====== Recorded data

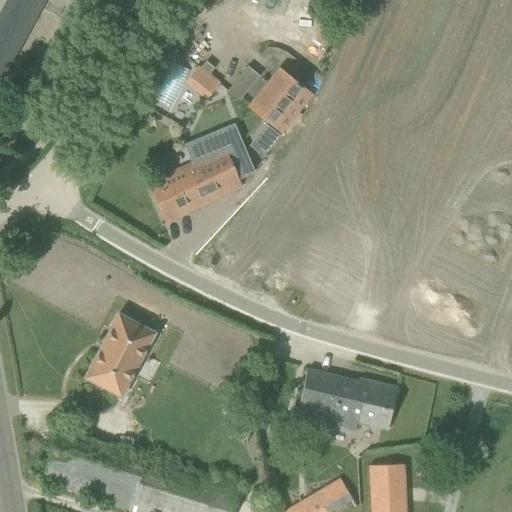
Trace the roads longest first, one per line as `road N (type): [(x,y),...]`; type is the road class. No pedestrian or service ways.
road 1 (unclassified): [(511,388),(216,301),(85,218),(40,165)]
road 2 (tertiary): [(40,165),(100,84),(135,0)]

============
====== Recorded data

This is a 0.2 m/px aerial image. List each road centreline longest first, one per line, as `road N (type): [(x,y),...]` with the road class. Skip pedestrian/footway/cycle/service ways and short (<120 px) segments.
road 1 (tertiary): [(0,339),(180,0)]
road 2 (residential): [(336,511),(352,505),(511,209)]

============

Turn the stretch of the listing above from the line containing "Trace the roads" through the line containing "road 2 (tertiary): [(40,165),(100,84),(135,0)]" into a numbered list, leaving out any blank lines.

## Exercise answer
1. Trace the roads longest first, one per line as `road N (type): [(x,y),...]`; type is the road class. No pedestrian or service ways.
2. road 1 (unclassified): [(511,388),(216,301),(85,218),(40,165)]
3. road 2 (tertiary): [(40,165),(100,84),(135,0)]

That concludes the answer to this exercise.